▽

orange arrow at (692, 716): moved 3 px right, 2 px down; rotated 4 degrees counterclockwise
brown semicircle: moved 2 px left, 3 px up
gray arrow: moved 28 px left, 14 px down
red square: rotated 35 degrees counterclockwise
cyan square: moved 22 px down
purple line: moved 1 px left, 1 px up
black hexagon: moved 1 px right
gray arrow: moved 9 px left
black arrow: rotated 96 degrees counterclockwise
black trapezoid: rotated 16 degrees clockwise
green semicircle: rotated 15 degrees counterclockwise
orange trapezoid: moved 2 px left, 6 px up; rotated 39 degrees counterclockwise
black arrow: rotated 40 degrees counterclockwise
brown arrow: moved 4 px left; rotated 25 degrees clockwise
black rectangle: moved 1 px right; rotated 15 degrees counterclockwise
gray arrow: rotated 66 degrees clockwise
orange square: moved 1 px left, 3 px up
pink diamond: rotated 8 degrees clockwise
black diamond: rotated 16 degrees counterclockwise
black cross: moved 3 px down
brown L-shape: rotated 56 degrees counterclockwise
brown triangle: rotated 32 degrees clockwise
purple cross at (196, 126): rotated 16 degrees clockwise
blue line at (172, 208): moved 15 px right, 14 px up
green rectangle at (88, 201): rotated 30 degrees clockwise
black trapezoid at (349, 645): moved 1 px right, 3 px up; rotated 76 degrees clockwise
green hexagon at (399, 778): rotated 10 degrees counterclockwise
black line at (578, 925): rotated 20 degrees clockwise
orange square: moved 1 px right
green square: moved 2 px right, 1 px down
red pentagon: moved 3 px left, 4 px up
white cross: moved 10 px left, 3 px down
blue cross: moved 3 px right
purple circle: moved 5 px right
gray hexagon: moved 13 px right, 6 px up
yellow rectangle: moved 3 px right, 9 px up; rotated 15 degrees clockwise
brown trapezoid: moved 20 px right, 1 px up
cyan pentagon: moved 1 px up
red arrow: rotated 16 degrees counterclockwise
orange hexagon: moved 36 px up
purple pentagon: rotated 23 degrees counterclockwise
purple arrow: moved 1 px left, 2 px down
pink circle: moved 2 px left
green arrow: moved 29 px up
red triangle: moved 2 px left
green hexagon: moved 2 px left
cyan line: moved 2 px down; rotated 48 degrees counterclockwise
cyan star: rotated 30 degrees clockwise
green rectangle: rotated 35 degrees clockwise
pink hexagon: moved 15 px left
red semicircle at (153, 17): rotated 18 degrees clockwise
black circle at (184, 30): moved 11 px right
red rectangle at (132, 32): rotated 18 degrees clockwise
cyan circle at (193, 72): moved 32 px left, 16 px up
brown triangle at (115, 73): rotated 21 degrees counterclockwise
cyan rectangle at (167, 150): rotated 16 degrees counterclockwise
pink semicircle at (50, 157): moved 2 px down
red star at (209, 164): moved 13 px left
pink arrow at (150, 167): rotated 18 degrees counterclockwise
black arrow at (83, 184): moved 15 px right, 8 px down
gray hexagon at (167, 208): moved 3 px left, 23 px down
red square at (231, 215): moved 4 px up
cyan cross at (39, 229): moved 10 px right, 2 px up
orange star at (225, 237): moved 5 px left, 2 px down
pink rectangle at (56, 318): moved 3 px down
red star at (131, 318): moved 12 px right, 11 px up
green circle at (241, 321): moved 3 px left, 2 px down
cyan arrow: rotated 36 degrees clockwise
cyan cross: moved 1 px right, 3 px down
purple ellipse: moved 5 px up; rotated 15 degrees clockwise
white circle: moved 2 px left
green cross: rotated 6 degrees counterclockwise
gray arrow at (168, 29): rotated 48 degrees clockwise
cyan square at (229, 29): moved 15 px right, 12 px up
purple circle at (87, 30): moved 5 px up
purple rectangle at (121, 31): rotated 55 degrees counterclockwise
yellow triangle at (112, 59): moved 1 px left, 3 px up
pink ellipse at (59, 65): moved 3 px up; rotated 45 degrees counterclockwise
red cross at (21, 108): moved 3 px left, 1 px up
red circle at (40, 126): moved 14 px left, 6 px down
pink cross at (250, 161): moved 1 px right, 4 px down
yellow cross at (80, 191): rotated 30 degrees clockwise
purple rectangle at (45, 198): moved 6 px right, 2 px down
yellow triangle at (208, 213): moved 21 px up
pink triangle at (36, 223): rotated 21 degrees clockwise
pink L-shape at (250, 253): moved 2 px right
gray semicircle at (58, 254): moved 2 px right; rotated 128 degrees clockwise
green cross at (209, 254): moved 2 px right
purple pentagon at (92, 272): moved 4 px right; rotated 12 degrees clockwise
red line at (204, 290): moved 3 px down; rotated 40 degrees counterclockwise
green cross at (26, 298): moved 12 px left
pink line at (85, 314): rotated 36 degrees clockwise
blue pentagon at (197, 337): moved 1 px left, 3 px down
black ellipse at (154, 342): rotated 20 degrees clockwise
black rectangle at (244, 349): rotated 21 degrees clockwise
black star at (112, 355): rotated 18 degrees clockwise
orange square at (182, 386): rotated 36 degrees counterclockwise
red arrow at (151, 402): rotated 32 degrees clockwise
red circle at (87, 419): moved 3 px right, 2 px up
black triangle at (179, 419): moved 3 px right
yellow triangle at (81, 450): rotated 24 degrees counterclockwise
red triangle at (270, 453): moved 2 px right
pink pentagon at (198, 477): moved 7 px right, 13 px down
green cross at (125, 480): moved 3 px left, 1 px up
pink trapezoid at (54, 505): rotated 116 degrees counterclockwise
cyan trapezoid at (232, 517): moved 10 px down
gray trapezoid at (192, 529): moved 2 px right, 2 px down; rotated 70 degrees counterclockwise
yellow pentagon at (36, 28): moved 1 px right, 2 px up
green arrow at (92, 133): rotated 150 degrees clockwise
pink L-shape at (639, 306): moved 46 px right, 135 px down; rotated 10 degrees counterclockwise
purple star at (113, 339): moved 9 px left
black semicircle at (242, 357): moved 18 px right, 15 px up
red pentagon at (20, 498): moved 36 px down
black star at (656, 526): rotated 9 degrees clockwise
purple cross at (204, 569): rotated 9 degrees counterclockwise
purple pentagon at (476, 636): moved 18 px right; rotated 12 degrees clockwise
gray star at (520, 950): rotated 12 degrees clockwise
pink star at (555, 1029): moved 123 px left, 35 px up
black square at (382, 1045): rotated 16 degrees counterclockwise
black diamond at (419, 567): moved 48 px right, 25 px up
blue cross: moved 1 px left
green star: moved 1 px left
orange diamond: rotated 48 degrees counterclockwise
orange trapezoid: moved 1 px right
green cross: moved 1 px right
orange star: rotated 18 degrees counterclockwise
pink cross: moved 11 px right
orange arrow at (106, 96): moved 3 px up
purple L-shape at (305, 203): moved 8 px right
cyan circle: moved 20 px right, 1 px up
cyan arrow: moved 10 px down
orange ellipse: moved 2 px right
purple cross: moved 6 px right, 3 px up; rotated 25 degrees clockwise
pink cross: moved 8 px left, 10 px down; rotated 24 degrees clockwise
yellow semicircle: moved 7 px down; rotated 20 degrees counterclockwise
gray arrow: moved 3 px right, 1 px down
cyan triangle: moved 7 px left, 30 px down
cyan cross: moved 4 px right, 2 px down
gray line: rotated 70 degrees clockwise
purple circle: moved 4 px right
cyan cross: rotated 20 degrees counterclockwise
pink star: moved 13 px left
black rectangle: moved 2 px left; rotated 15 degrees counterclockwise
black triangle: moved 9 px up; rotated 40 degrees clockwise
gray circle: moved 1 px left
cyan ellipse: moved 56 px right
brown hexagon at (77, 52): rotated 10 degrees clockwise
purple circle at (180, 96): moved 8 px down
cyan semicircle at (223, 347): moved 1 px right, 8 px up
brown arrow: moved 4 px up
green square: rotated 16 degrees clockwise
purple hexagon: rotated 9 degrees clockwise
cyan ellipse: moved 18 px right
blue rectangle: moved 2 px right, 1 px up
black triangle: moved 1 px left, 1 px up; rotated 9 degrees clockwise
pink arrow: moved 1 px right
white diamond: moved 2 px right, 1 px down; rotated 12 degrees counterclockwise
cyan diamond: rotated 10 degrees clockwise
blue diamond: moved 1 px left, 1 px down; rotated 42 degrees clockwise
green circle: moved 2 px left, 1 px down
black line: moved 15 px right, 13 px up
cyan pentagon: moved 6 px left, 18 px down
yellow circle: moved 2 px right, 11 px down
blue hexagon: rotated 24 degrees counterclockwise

△

▶ _EXERCISE INSTRUCTIONS_
Return verbatim every line of the data above, from its first line through the line that contains "black rectangle: moved 1", with both ends included.

▶ _PROBLEM SOLUTION_
orange arrow at (692, 716): moved 3 px right, 2 px down; rotated 4 degrees counterclockwise
brown semicircle: moved 2 px left, 3 px up
gray arrow: moved 28 px left, 14 px down
red square: rotated 35 degrees counterclockwise
cyan square: moved 22 px down
purple line: moved 1 px left, 1 px up
black hexagon: moved 1 px right
gray arrow: moved 9 px left
black arrow: rotated 96 degrees counterclockwise
black trapezoid: rotated 16 degrees clockwise
green semicircle: rotated 15 degrees counterclockwise
orange trapezoid: moved 2 px left, 6 px up; rotated 39 degrees counterclockwise
black arrow: rotated 40 degrees counterclockwise
brown arrow: moved 4 px left; rotated 25 degrees clockwise
black rectangle: moved 1 px right; rotated 15 degrees counterclockwise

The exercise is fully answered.